--- START ---

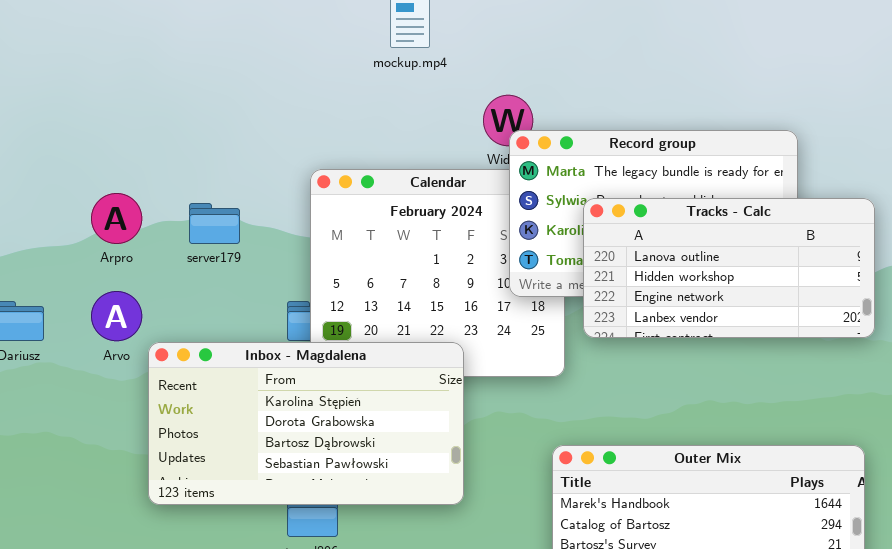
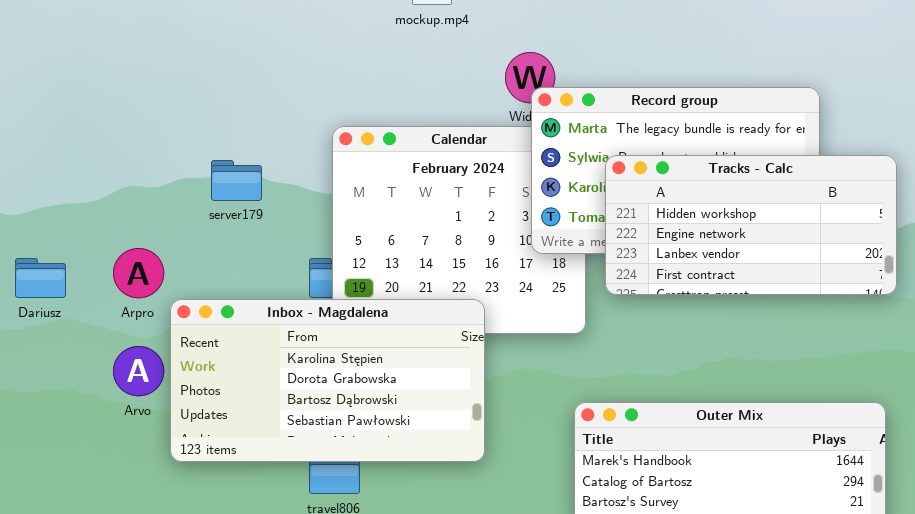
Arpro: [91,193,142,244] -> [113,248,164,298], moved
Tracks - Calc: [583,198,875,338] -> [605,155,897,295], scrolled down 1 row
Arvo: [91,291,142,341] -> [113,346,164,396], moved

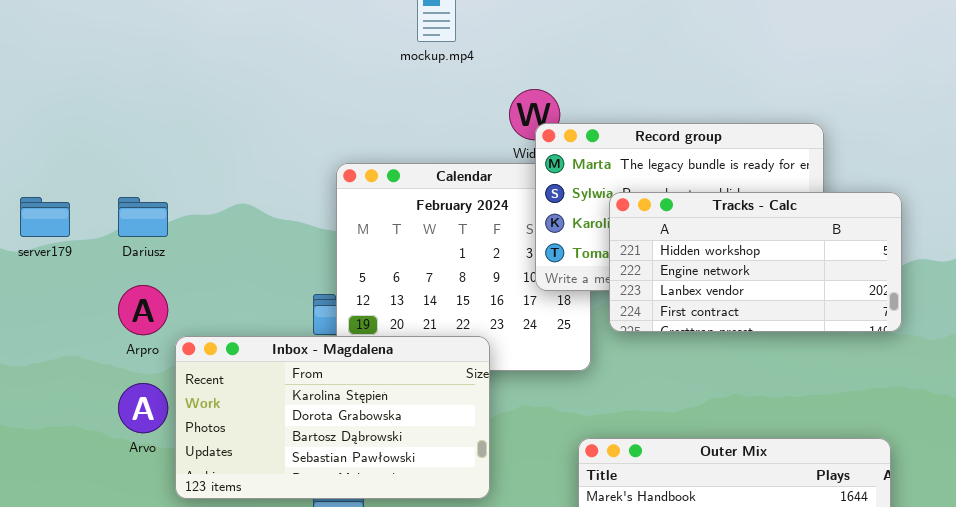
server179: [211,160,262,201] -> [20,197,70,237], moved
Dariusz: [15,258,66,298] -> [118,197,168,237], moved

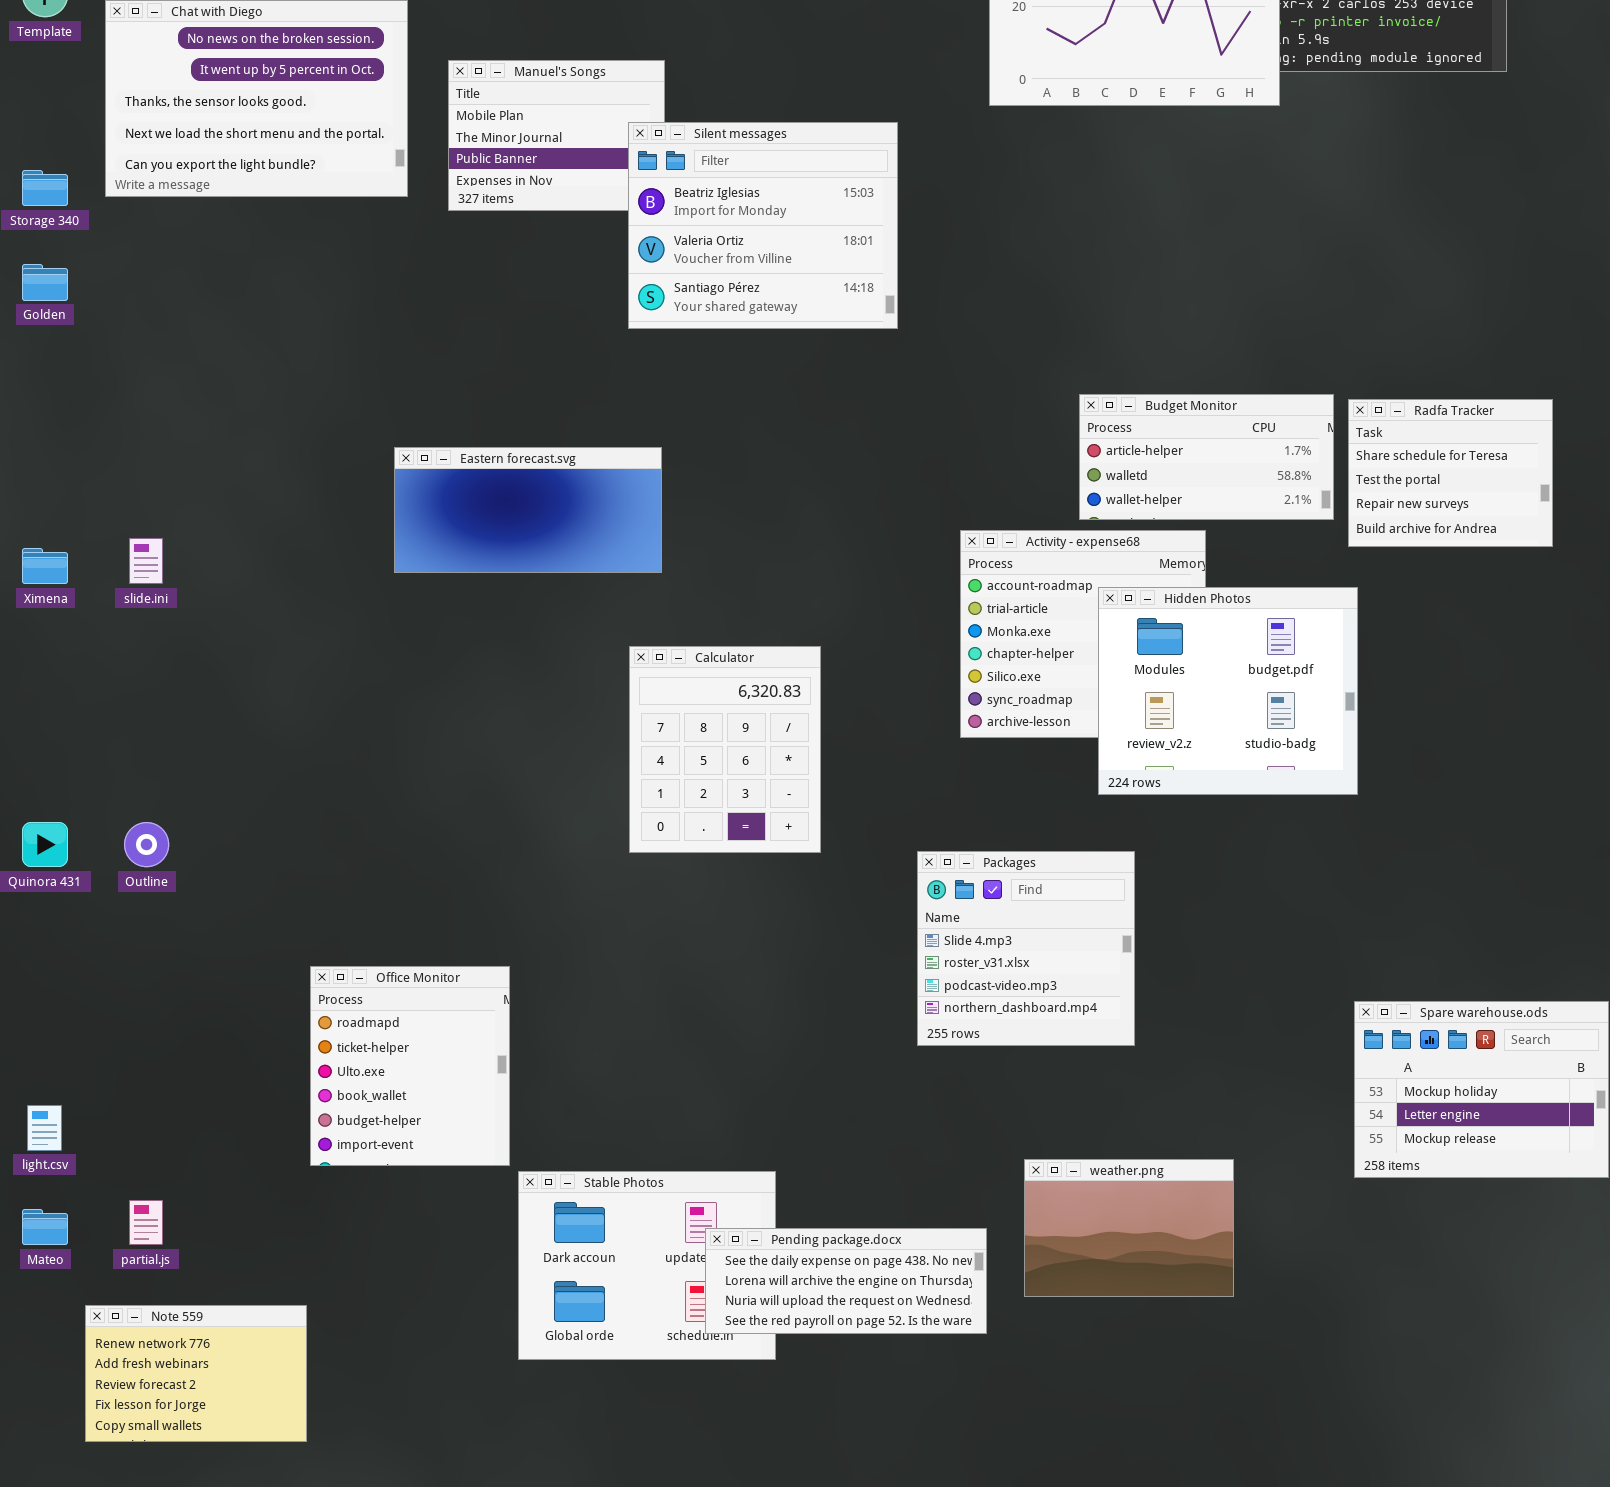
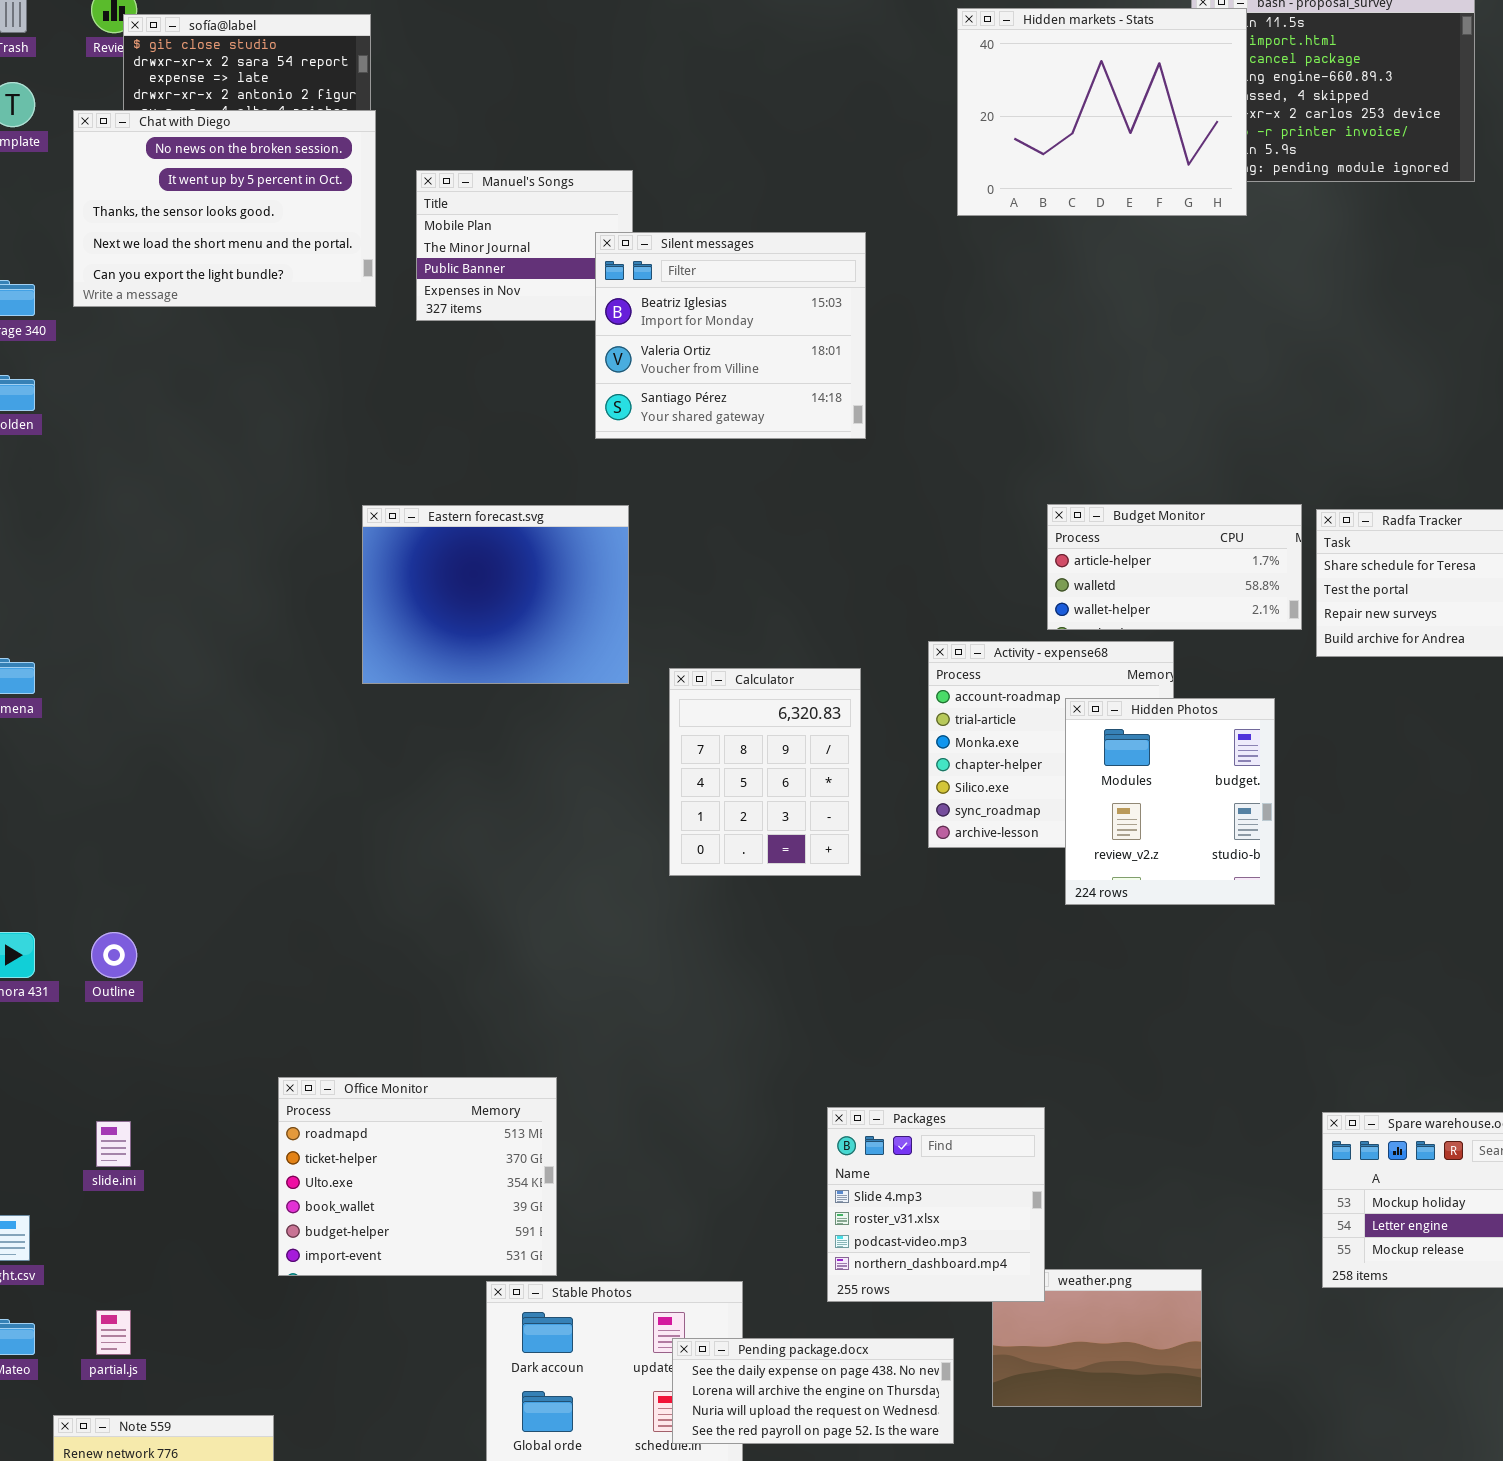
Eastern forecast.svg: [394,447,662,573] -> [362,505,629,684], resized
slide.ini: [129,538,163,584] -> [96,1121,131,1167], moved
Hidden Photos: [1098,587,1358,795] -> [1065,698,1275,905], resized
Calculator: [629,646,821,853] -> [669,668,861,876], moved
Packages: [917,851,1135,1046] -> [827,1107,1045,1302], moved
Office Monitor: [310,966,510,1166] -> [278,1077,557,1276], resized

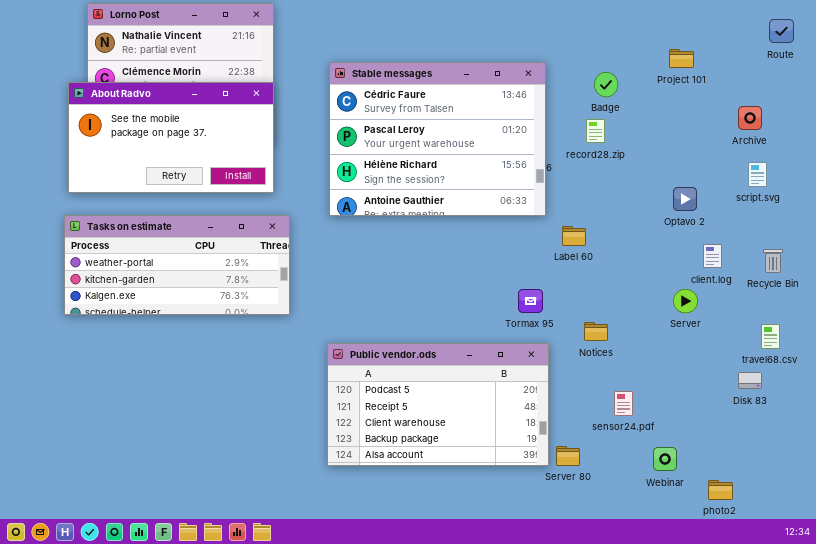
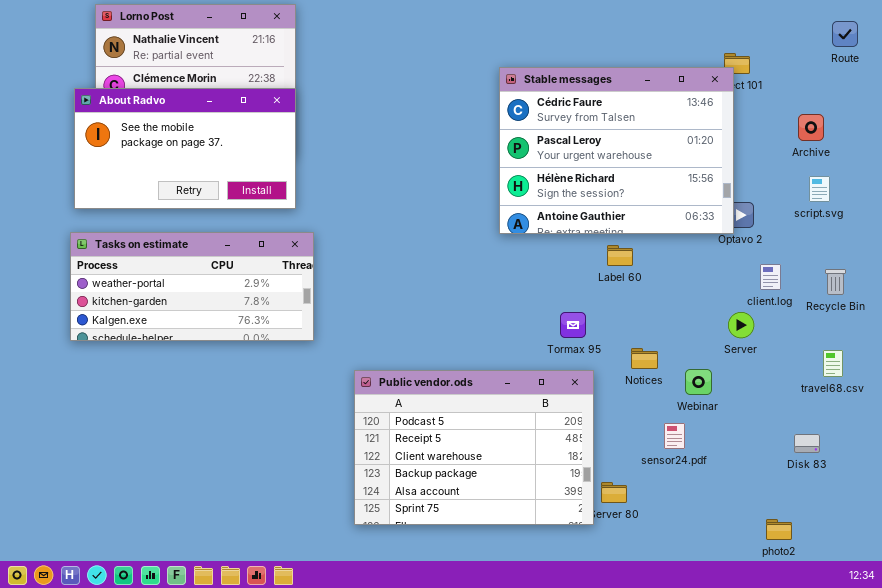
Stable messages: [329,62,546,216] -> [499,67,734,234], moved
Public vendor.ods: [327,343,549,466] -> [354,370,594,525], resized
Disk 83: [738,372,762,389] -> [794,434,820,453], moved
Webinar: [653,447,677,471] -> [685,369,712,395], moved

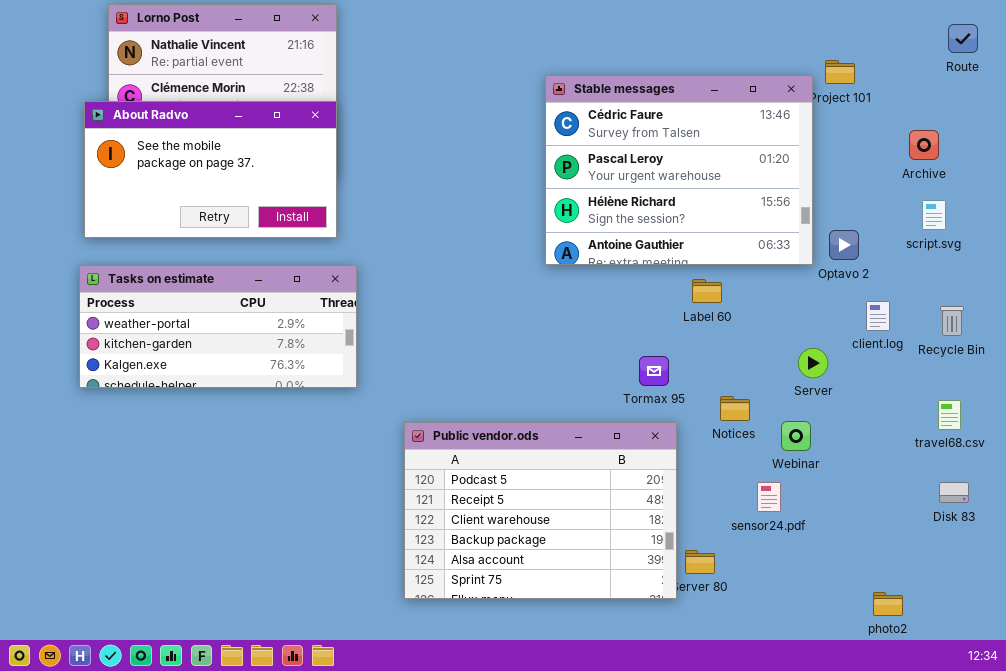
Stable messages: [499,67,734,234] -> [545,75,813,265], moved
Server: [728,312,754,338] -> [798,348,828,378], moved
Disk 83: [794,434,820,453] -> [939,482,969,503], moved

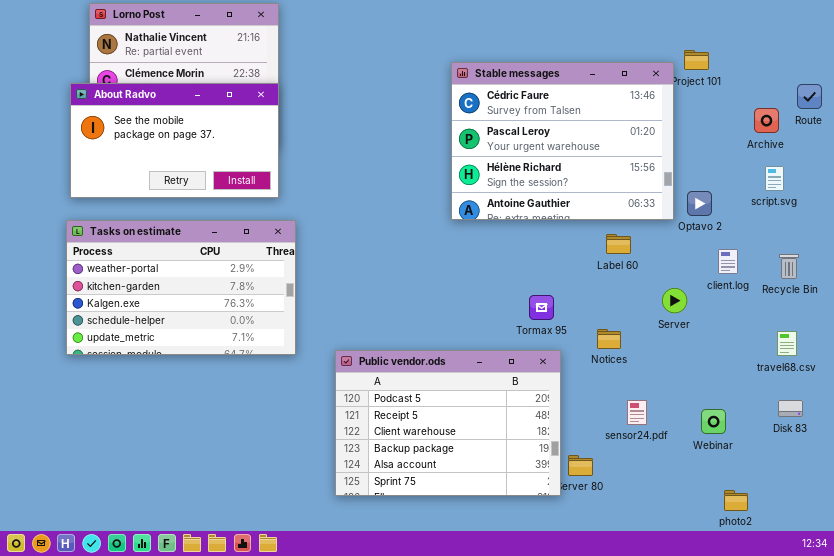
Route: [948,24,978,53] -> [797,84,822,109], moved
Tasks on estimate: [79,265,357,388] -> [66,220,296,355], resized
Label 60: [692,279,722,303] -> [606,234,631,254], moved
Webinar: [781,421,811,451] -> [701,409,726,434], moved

--- END ---

__WHAT THE TASK ASKS__. Reproduce word for word the lines from the one containing "Webinar: [653,447,677,471] ->" through the end of the data, both ends kept. Drop the pictures.

__WORKED SOLUTION__.
Webinar: [653,447,677,471] -> [685,369,712,395], moved

Stable messages: [499,67,734,234] -> [545,75,813,265], moved
Server: [728,312,754,338] -> [798,348,828,378], moved
Disk 83: [794,434,820,453] -> [939,482,969,503], moved

Route: [948,24,978,53] -> [797,84,822,109], moved
Tasks on estimate: [79,265,357,388] -> [66,220,296,355], resized
Label 60: [692,279,722,303] -> [606,234,631,254], moved
Webinar: [781,421,811,451] -> [701,409,726,434], moved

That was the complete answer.